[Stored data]
*** Block opens ***
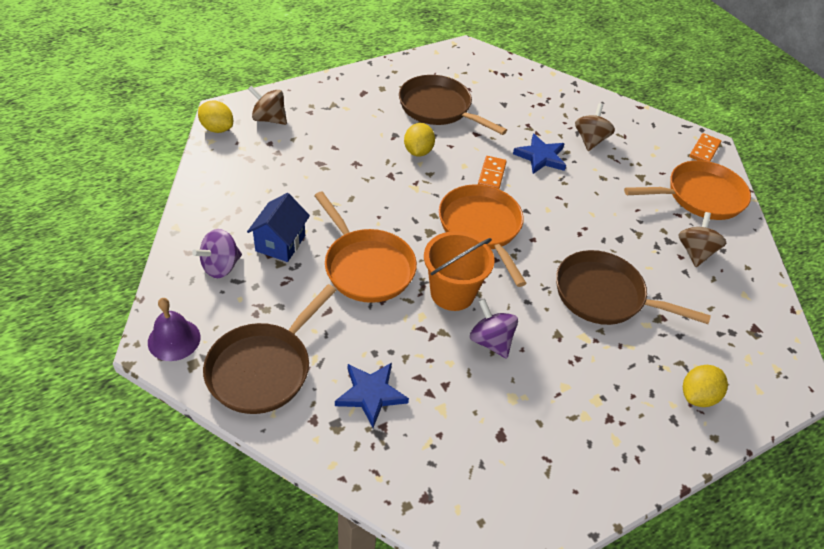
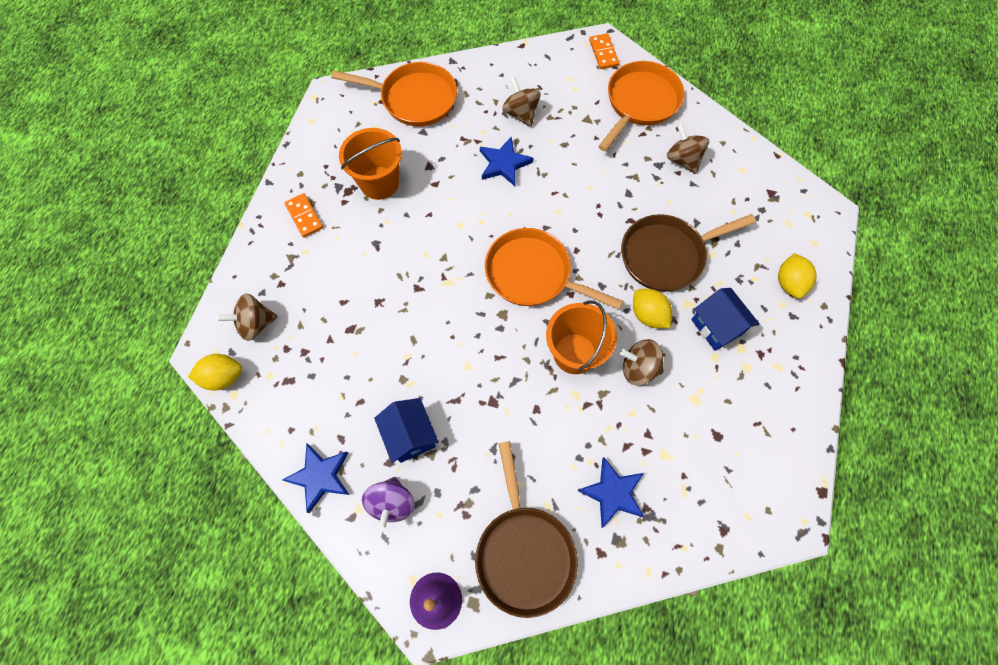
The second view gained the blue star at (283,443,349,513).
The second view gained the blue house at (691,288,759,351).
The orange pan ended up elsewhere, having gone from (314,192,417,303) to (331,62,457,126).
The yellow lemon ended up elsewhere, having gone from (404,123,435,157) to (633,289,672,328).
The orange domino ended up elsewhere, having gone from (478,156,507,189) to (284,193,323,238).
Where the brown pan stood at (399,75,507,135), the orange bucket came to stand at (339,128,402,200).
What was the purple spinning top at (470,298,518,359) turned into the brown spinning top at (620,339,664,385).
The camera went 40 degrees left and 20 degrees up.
*** Block closes ***
## Work item
Give the number of lines in the records above in which the word "orange" appears. Include no other text.

## Answer section
3